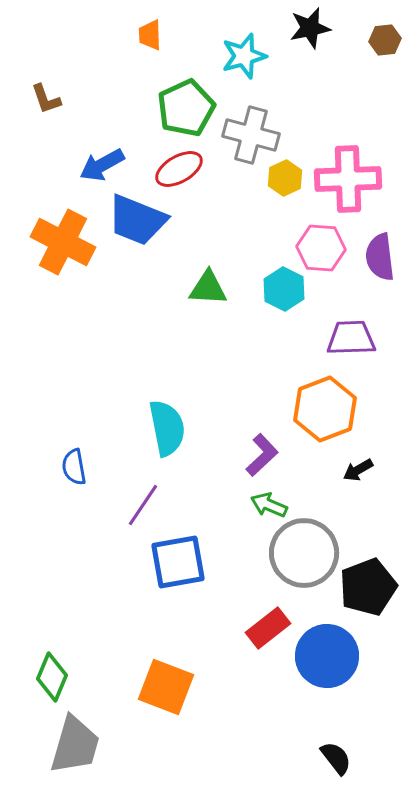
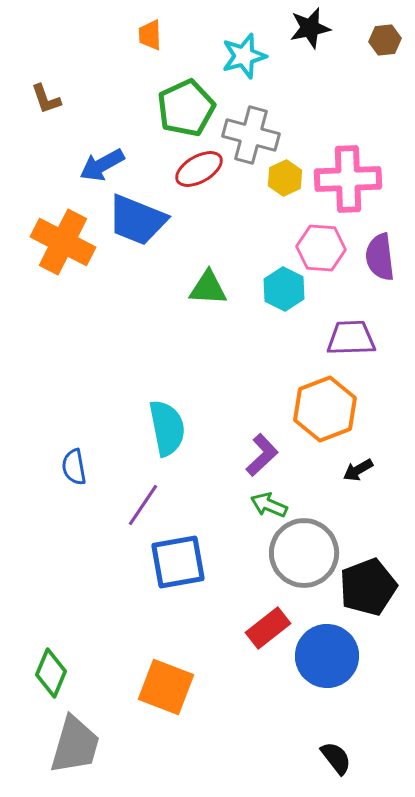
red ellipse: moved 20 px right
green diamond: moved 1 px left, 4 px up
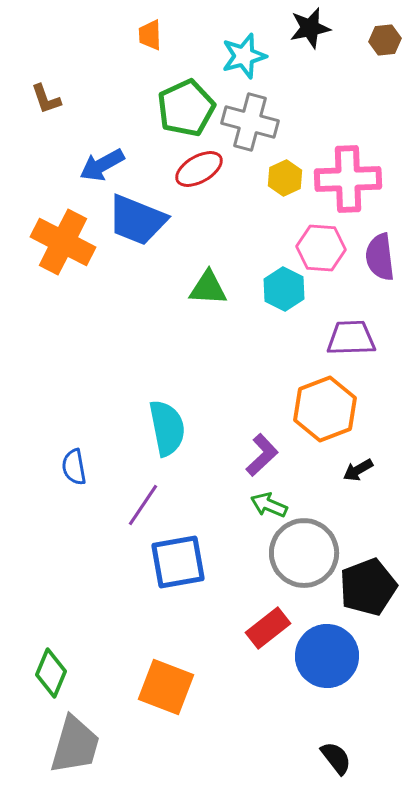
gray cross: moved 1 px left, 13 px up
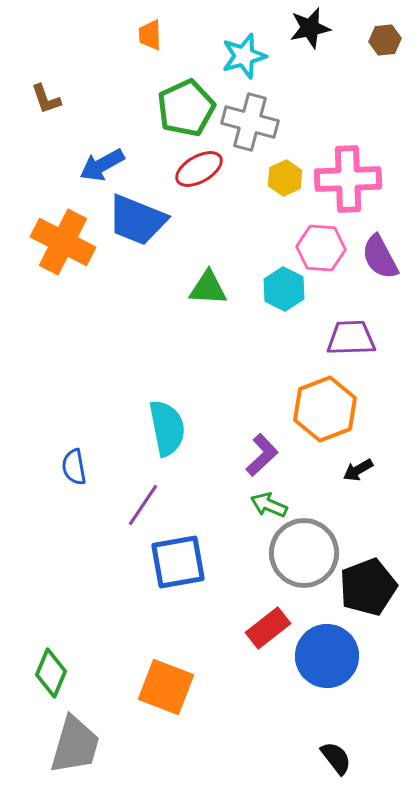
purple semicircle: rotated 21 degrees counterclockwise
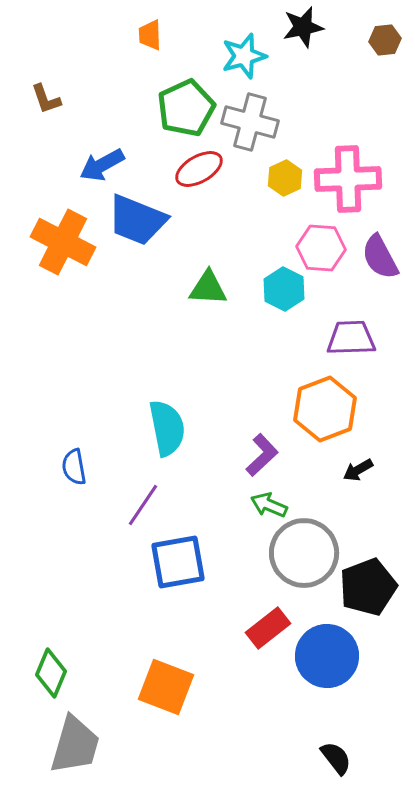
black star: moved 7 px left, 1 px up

**********

• [SET EXERCISE]: Could you print the lines of the records above word for word, leaving out the pictures?

• [EXPECTED OUTPUT]:
red ellipse: moved 20 px right
green diamond: moved 1 px left, 4 px up
gray cross: moved 1 px left, 13 px up
purple semicircle: rotated 21 degrees counterclockwise
black star: moved 7 px left, 1 px up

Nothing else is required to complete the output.